### SOURCE MATERIAL
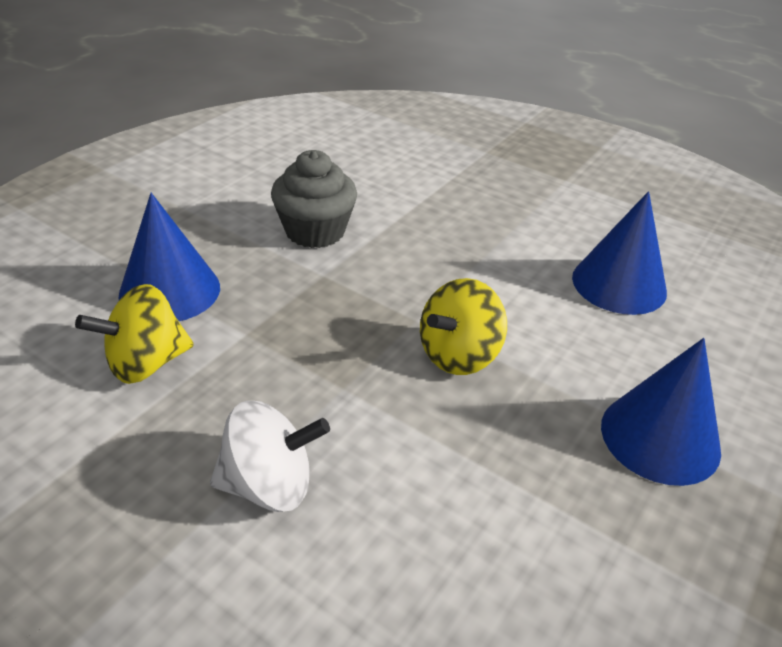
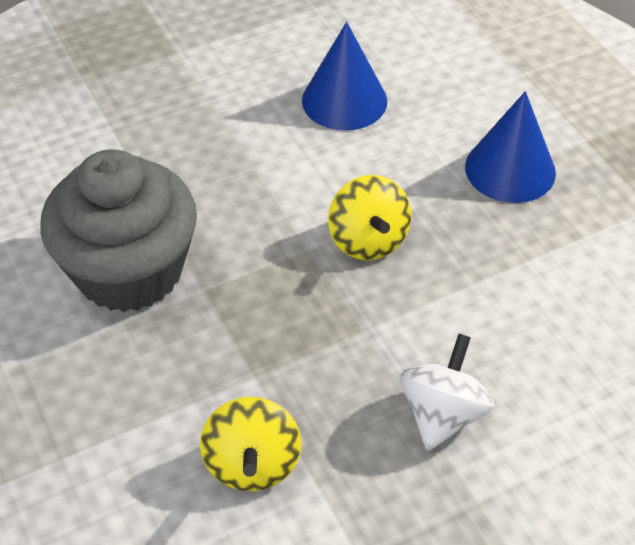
camera: 60 degrees left, 10 degrees up
(170, 291) = (152, 419): blue cone -> none
(315, 231) = (129, 271): grey cupcake -> grey cupcake, size x1.60

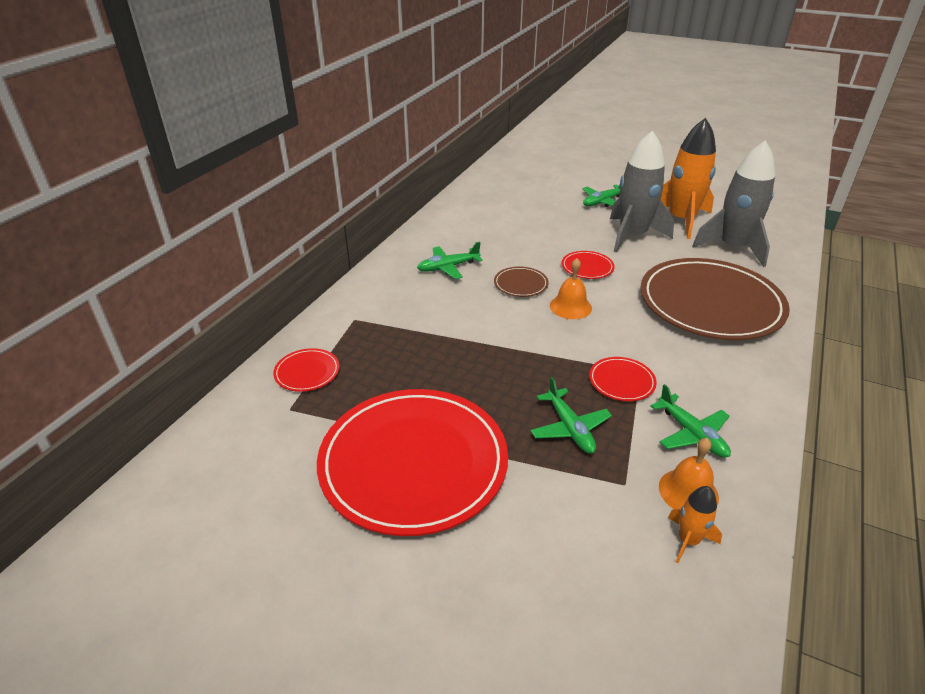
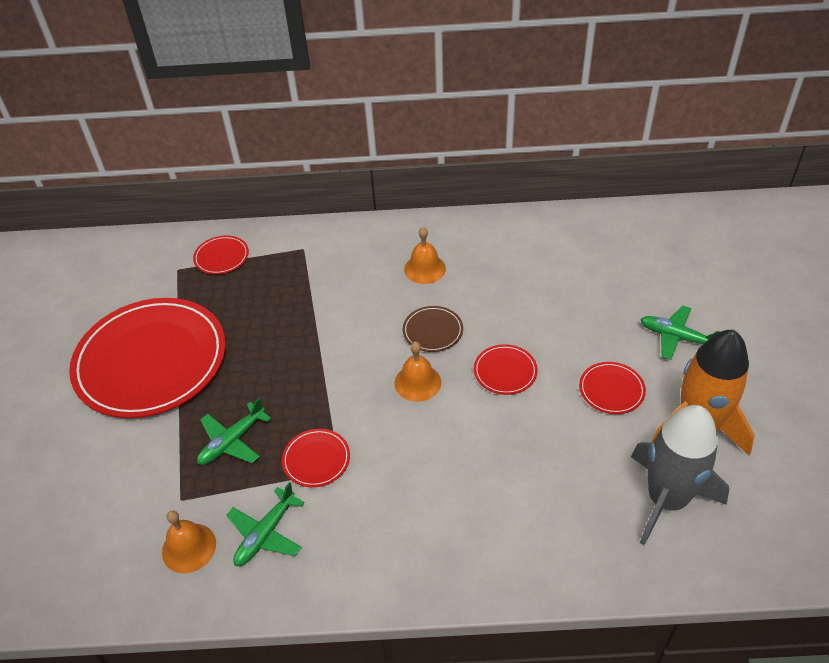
camera: 65 degrees right, 10 degrees up
(448, 267) = (425, 269): green plane -> orange bell
(632, 235) = (611, 390): grey rocket -> red plate
(688, 540) = (134, 559): orange rocket -> none
(710, 303) = (507, 502): brown plate -> none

### PROBLEM TO WORK ON
The answer must be a word-for-word copy of all the entries, containing no pictures.

### ANSWER SPACE
camera: 60 degrees left, 10 degrees up
(170, 291) = (152, 419): blue cone -> none
(315, 231) = (129, 271): grey cupcake -> grey cupcake, size x1.60

camera: 65 degrees right, 10 degrees up
(448, 267) = (425, 269): green plane -> orange bell
(632, 235) = (611, 390): grey rocket -> red plate
(688, 540) = (134, 559): orange rocket -> none
(710, 303) = (507, 502): brown plate -> none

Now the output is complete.